§ **Extracted information**:
+ + + + + + +

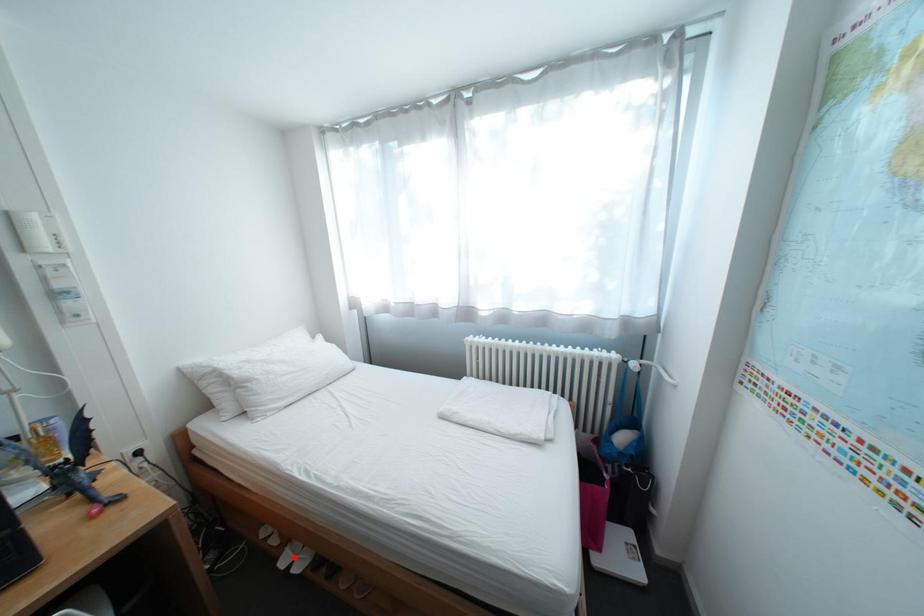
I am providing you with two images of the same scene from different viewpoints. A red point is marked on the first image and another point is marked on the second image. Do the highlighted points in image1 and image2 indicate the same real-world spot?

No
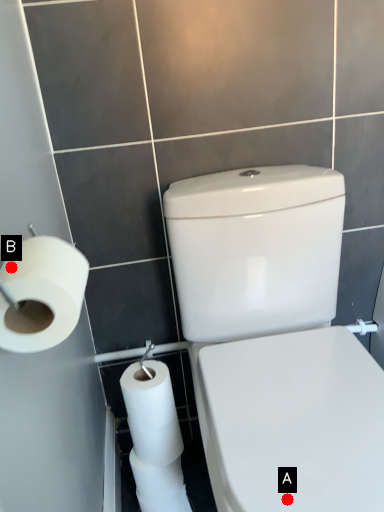
Question: Two points are circled on the image, labeled by A and B beside each circle. Which point is closer to the camera?

Choices:
 (A) A is closer
 (B) B is closer

Answer: (B)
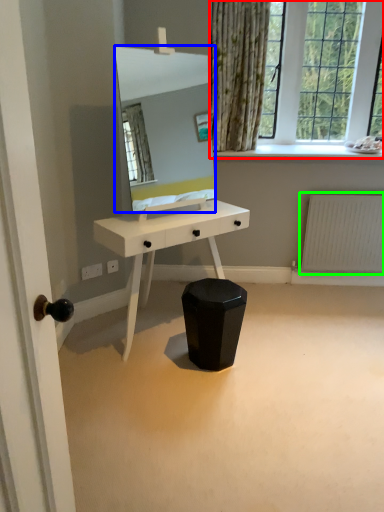
Question: Which object is positioned closest to window (highlighted by a red box)? Select from mirror (highlighted by a blue box) and radiator (highlighted by a green box).

Choices:
 (A) mirror
 (B) radiator

Answer: (B)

+ + + + + + +

§ **What the task asks**: Turn the material above into a numbered list with one line per item, skipping the blank lines. Leave the pictures out of your answer.

§ **Answer to the exercise**:
1. I am providing you with two images of the same scene from different viewpoints. A red point is marked on the first image and another point is marked on the second image. Do the highlighted points in image1 and image2 indicate the same real-world spot?
2. No
3. Question: Two points are circled on the image, labeled by A and B beside each circle. Which point is closer to the camera?
4. Choices:
5.  (A) A is closer
6.  (B) B is closer
7. Answer: (B)
8. Question: Which object is positioned closest to window (highlighted by a red box)? Select from mirror (highlighted by a blue box) and radiator (highlighted by a green box).
9. Choices:
10.  (A) mirror
11.  (B) radiator
12. Answer: (B)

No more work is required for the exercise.